TRY IT
Copy each line of the listing where the word "green" can be found.
..............................
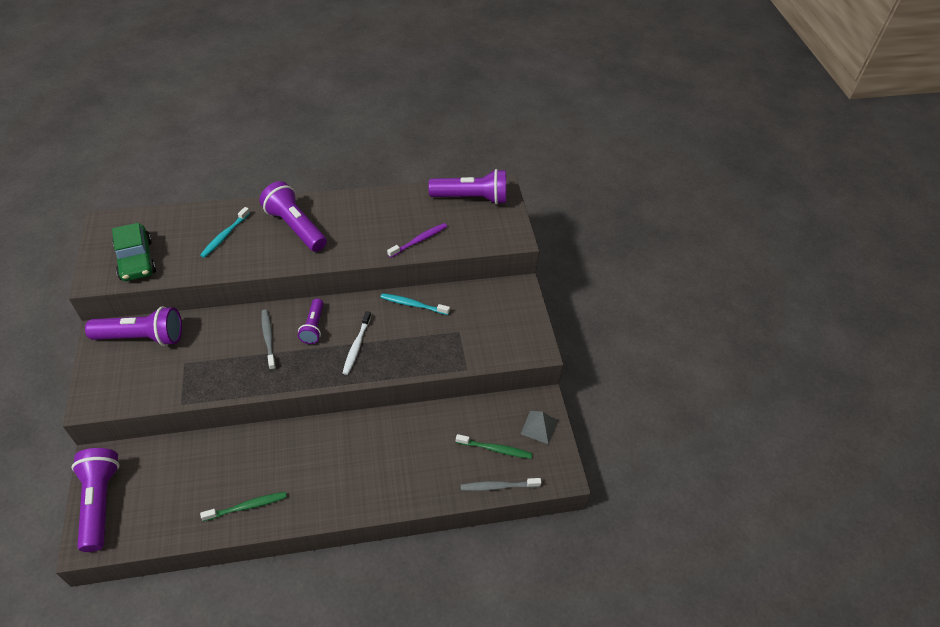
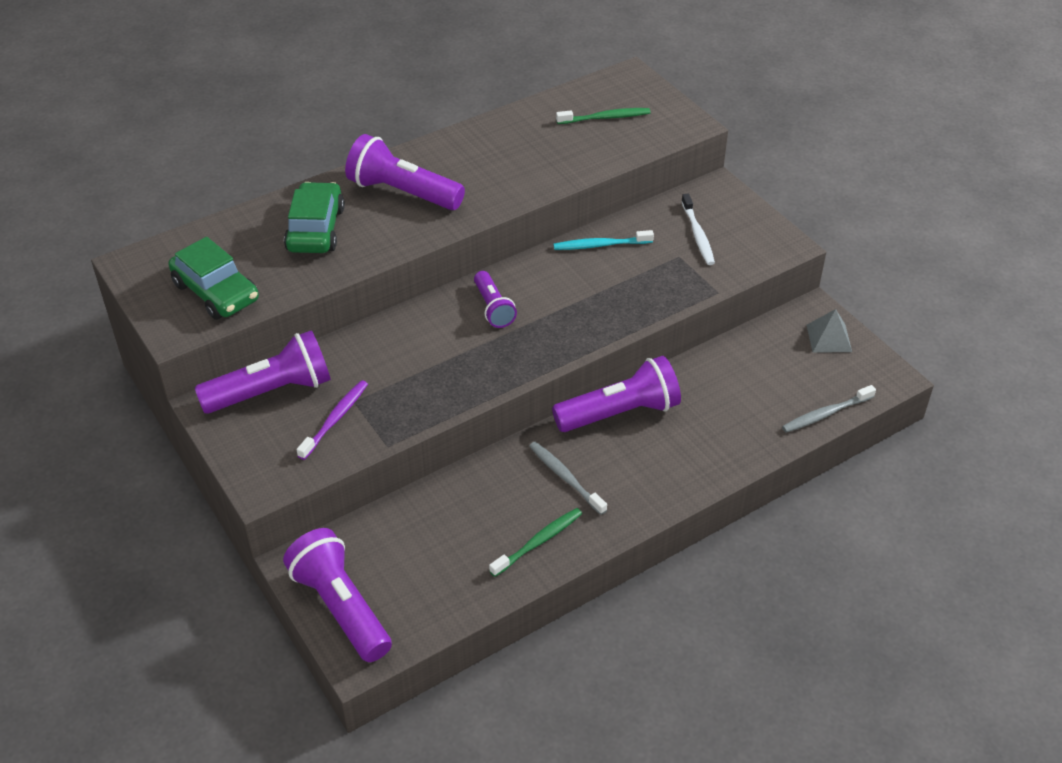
camera: 20 degrees left, 5 degrees down
(225, 236) = (315, 229): turquoise toothbrush -> green car
(268, 339) = (444, 339): grey toothbrush -> grey toothbrush (565, 478)
(357, 346) = (564, 311): white toothbrush -> white toothbrush (697, 234)
(419, 240) = (574, 161): purple toothbrush -> purple toothbrush (335, 419)
(472, 198) = (603, 96): purple flashlight -> purple flashlight (620, 413)
(495, 449) = (794, 378): green toothbrush -> green toothbrush (605, 118)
..............................
EXERCISE ANSWER
(225, 236) = (315, 229): turquoise toothbrush -> green car
(495, 449) = (794, 378): green toothbrush -> green toothbrush (605, 118)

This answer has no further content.